LISTED ENTRIES:
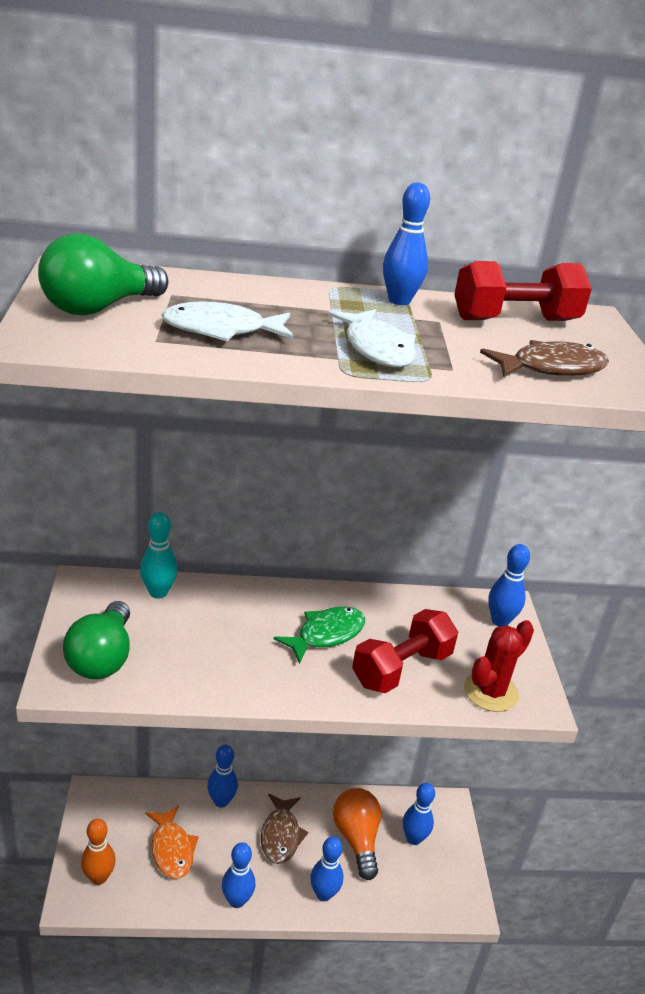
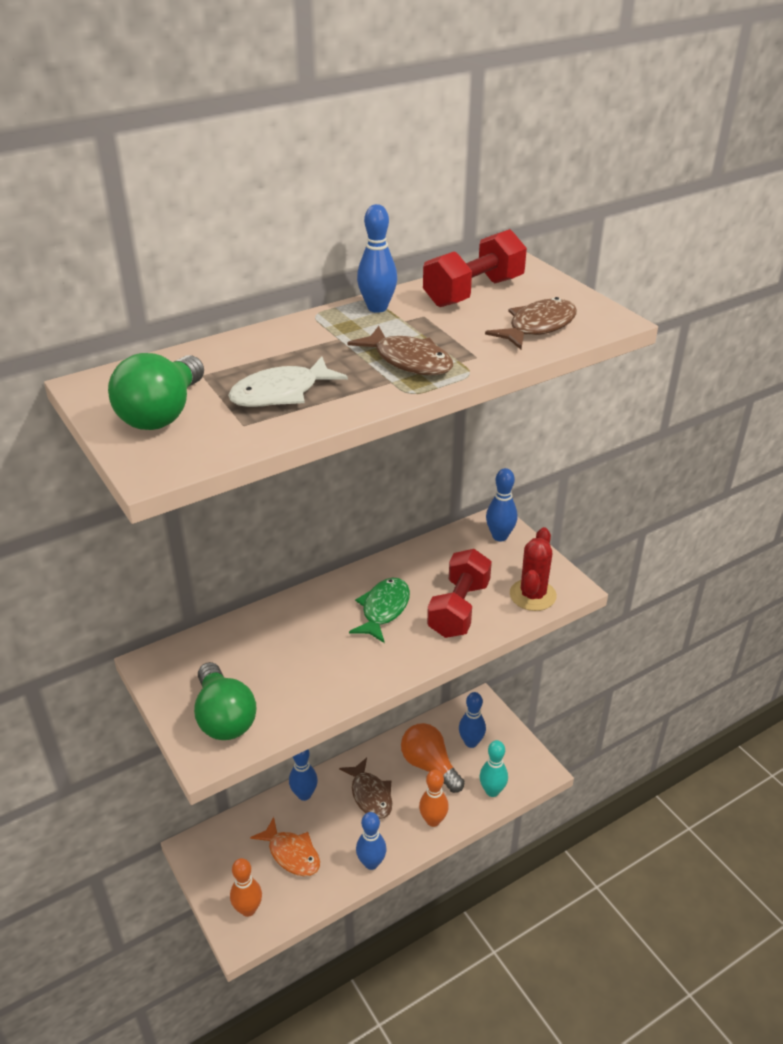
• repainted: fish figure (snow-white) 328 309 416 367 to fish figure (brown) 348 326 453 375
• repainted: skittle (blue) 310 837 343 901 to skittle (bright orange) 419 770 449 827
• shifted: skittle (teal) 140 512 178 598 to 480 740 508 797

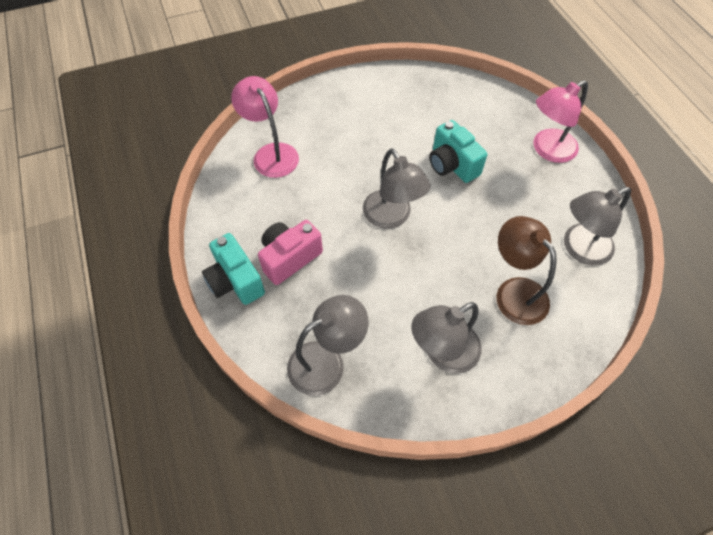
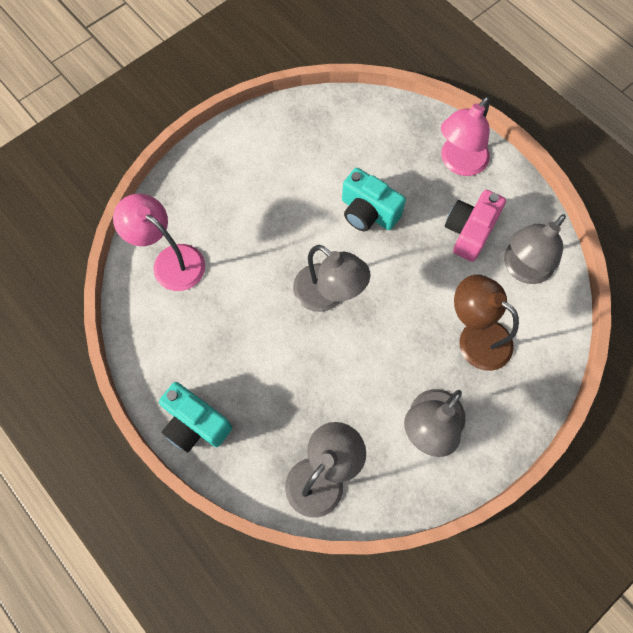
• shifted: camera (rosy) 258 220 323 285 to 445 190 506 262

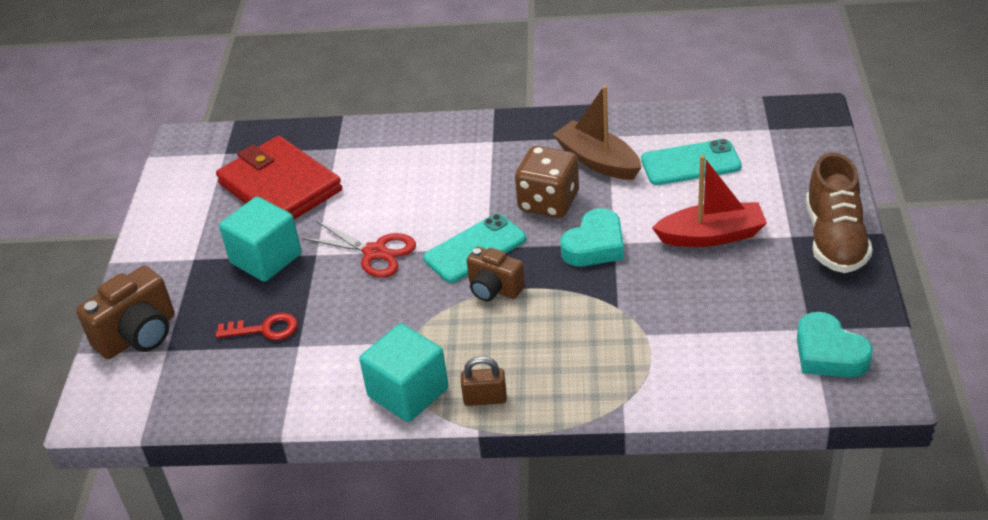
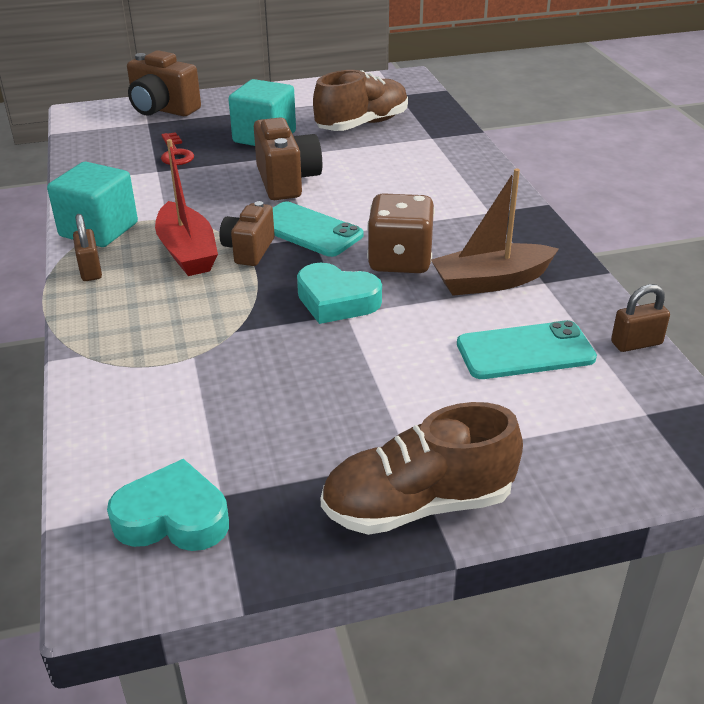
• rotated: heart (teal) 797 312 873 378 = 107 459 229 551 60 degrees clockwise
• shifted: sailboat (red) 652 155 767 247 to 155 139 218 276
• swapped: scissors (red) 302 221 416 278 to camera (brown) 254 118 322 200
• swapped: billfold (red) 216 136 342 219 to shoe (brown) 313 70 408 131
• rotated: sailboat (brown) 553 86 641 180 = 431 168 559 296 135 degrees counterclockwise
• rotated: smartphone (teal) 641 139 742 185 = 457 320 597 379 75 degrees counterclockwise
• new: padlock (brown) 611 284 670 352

AIM OF THE EXERCISE: Tell how many lines of the records above hold the string "counterclockwise". Give no other text.

OUTPUT OF THE TASK: 2